## How to complete this task
No pictures belong in the answer. Repeat all the entries exactly.

## Given data
——
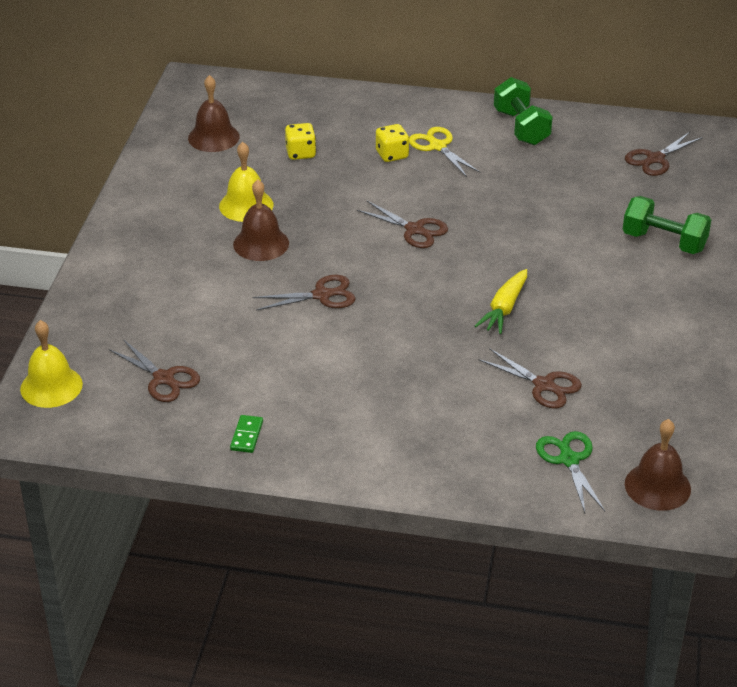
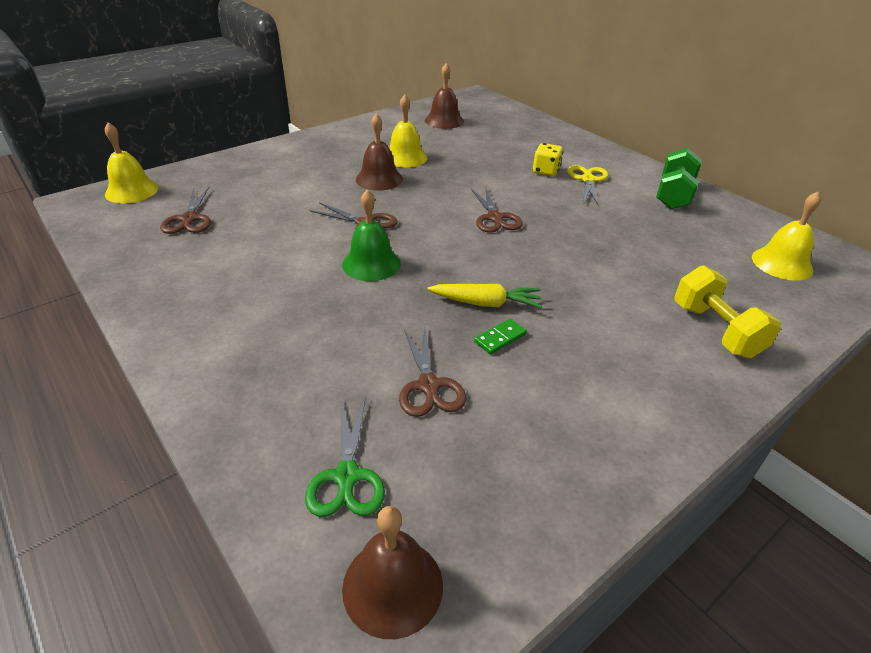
camera: 40 degrees right, 0 degrees up
(246, 435) = (163, 281): green domino -> green domino (500, 338)
(300, 153) = (484, 147): yellow dice -> none
(381, 326) = (371, 263): none -> green bell
(504, 308) = (485, 303): yellow carrot -> yellow carrot turned 150 degrees counterclockwise
(569, 460) = (347, 476): green scissors -> green scissors turned 150 degrees clockwise
(655, 159) = (782, 263): brown scissors -> yellow bell
(664, 242) = (715, 330): green dumbbell -> yellow dumbbell

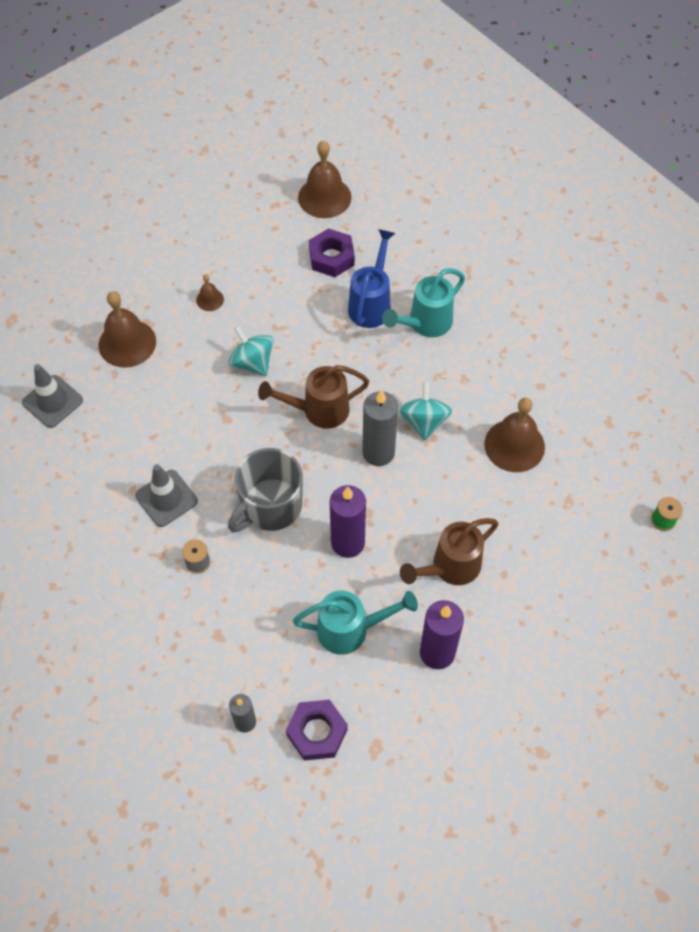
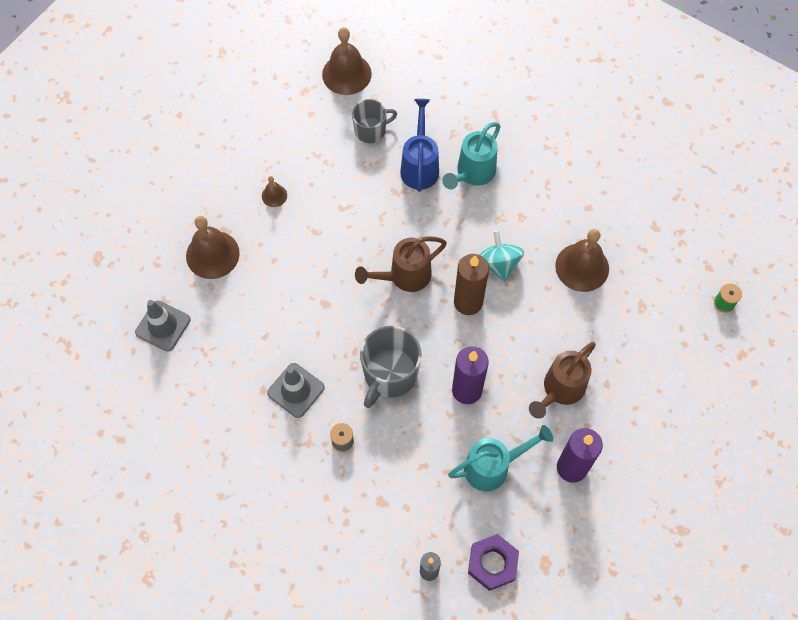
camera: 15 degrees left, 5 degrees up
(252, 362) = (332, 246): turquoise spinning top -> none
(331, 257) = (371, 130): purple nut -> grey mug
(378, 452) = (468, 302): grey candle -> brown candle

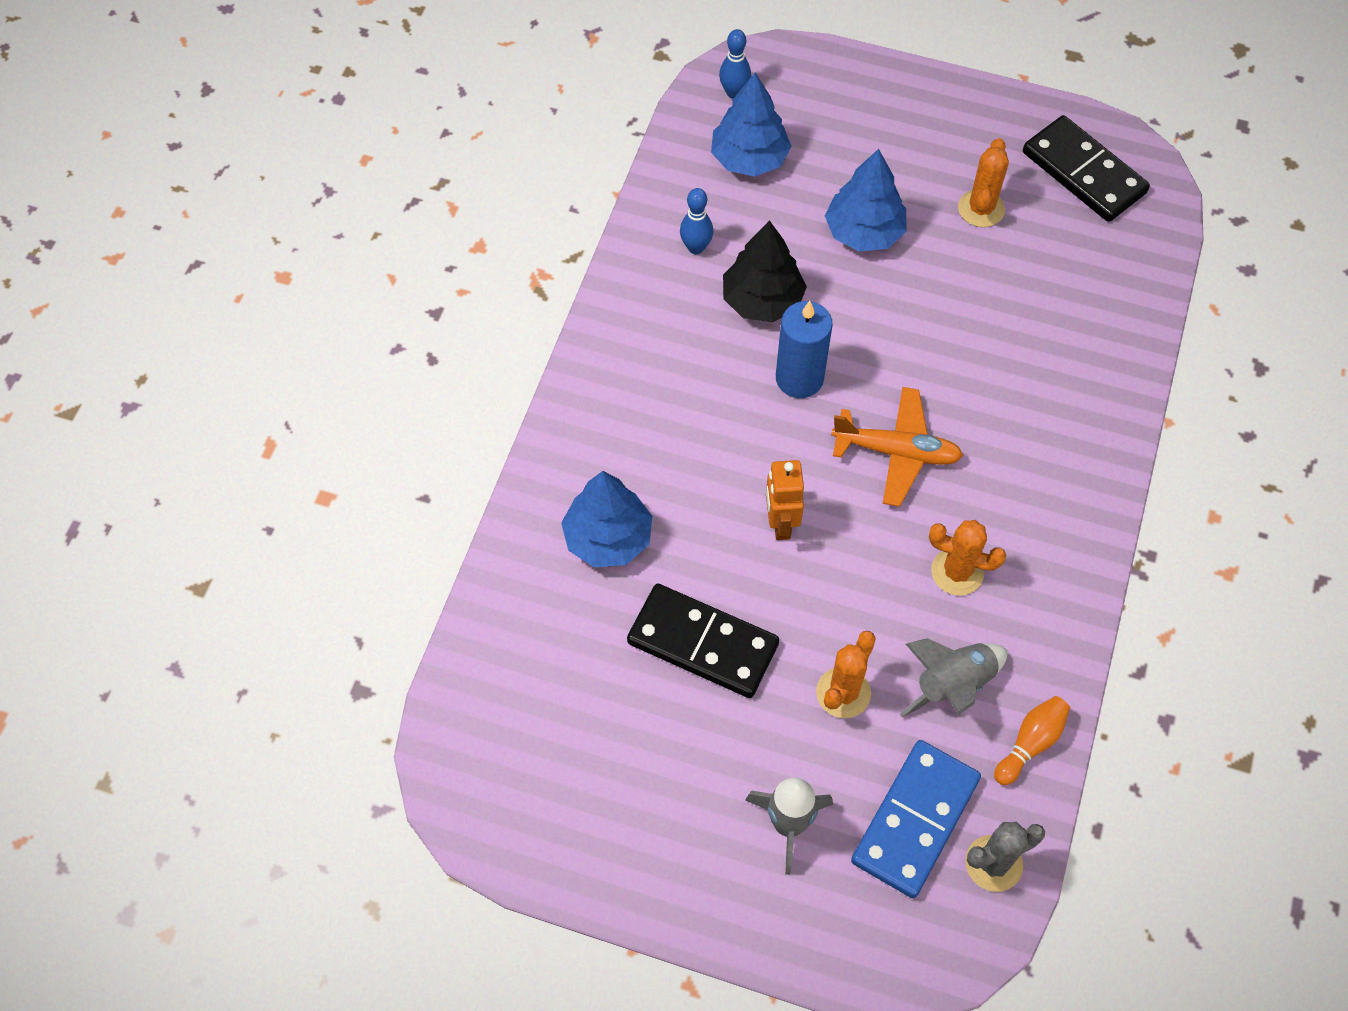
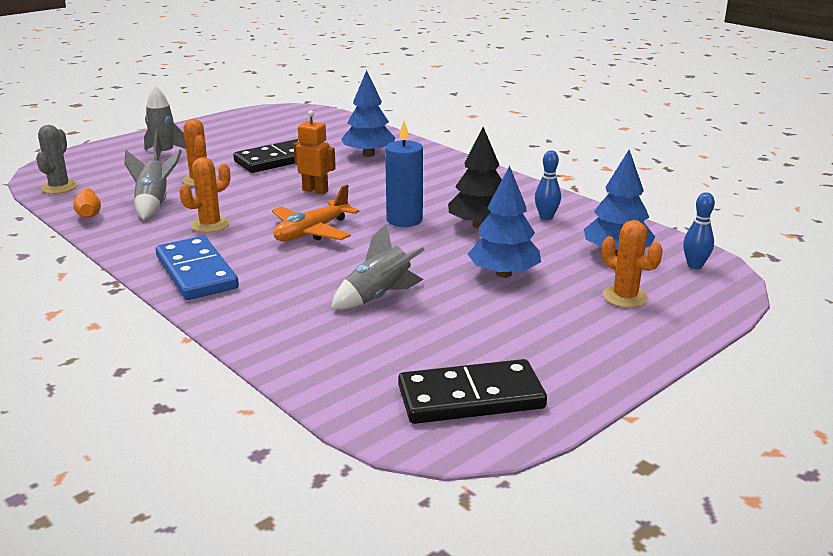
camera: 120 degrees right, 35 degrees down
(915, 820) = (112, 178): blue domino -> blue domino (196, 272)
(981, 209) = (479, 328): orange cactus -> orange cactus (625, 297)
(986, 310) = (378, 297): none -> grey rocket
——
## Written answer
camera: 40 degrees right, 0 degrees up
(246, 435) = (163, 281): green domino -> green domino (500, 338)
(300, 153) = (484, 147): yellow dice -> none
(381, 326) = (371, 263): none -> green bell
(504, 308) = (485, 303): yellow carrot -> yellow carrot turned 150 degrees counterclockwise
(569, 460) = (347, 476): green scissors -> green scissors turned 150 degrees clockwise
(655, 159) = (782, 263): brown scissors -> yellow bell
(664, 242) = (715, 330): green dumbbell -> yellow dumbbell

camera: 15 degrees left, 5 degrees up
(252, 362) = (332, 246): turquoise spinning top -> none
(331, 257) = (371, 130): purple nut -> grey mug
(378, 452) = (468, 302): grey candle -> brown candle

camera: 120 degrees right, 35 degrees down
(915, 820) = (112, 178): blue domino -> blue domino (196, 272)
(981, 209) = (479, 328): orange cactus -> orange cactus (625, 297)
(986, 310) = (378, 297): none -> grey rocket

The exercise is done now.